#### Input ####

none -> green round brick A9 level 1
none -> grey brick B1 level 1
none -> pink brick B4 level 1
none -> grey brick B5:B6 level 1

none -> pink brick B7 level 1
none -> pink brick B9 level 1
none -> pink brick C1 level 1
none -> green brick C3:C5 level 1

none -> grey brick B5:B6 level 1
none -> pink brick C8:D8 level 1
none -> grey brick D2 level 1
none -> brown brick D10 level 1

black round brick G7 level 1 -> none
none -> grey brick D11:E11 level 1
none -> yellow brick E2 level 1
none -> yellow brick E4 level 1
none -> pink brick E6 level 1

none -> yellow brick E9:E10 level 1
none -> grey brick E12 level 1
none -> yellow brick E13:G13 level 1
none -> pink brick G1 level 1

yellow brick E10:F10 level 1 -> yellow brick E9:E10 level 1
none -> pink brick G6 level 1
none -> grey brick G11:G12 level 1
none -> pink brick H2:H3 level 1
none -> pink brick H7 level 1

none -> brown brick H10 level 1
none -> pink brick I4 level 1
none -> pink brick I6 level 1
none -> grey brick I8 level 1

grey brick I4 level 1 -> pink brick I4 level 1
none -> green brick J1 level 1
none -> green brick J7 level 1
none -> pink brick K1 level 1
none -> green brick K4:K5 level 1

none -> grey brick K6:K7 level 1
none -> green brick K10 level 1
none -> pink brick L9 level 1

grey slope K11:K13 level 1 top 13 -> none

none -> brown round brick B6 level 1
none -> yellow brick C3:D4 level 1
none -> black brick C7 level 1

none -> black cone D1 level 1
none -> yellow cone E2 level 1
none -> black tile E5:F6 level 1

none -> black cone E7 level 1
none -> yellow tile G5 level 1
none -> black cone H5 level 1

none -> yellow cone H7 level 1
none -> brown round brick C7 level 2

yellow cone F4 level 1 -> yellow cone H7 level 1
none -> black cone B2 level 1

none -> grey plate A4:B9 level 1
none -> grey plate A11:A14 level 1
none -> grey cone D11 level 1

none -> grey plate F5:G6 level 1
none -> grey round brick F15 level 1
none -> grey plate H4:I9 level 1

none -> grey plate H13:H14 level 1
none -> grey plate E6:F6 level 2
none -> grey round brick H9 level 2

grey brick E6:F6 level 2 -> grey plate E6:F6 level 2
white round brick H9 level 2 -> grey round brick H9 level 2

####

#### [Task]
Each line above should be output exactly as written.

#### [Your response]
none -> green round brick A9 level 1
none -> grey brick B1 level 1
none -> pink brick B4 level 1
none -> grey brick B5:B6 level 1

none -> pink brick B7 level 1
none -> pink brick B9 level 1
none -> pink brick C1 level 1
none -> green brick C3:C5 level 1

none -> grey brick B5:B6 level 1
none -> pink brick C8:D8 level 1
none -> grey brick D2 level 1
none -> brown brick D10 level 1

black round brick G7 level 1 -> none
none -> grey brick D11:E11 level 1
none -> yellow brick E2 level 1
none -> yellow brick E4 level 1
none -> pink brick E6 level 1

none -> yellow brick E9:E10 level 1
none -> grey brick E12 level 1
none -> yellow brick E13:G13 level 1
none -> pink brick G1 level 1

yellow brick E10:F10 level 1 -> yellow brick E9:E10 level 1
none -> pink brick G6 level 1
none -> grey brick G11:G12 level 1
none -> pink brick H2:H3 level 1
none -> pink brick H7 level 1

none -> brown brick H10 level 1
none -> pink brick I4 level 1
none -> pink brick I6 level 1
none -> grey brick I8 level 1

grey brick I4 level 1 -> pink brick I4 level 1
none -> green brick J1 level 1
none -> green brick J7 level 1
none -> pink brick K1 level 1
none -> green brick K4:K5 level 1

none -> grey brick K6:K7 level 1
none -> green brick K10 level 1
none -> pink brick L9 level 1

grey slope K11:K13 level 1 top 13 -> none

none -> brown round brick B6 level 1
none -> yellow brick C3:D4 level 1
none -> black brick C7 level 1

none -> black cone D1 level 1
none -> yellow cone E2 level 1
none -> black tile E5:F6 level 1

none -> black cone E7 level 1
none -> yellow tile G5 level 1
none -> black cone H5 level 1

none -> yellow cone H7 level 1
none -> brown round brick C7 level 2

yellow cone F4 level 1 -> yellow cone H7 level 1
none -> black cone B2 level 1

none -> grey plate A4:B9 level 1
none -> grey plate A11:A14 level 1
none -> grey cone D11 level 1

none -> grey plate F5:G6 level 1
none -> grey round brick F15 level 1
none -> grey plate H4:I9 level 1

none -> grey plate H13:H14 level 1
none -> grey plate E6:F6 level 2
none -> grey round brick H9 level 2

grey brick E6:F6 level 2 -> grey plate E6:F6 level 2
white round brick H9 level 2 -> grey round brick H9 level 2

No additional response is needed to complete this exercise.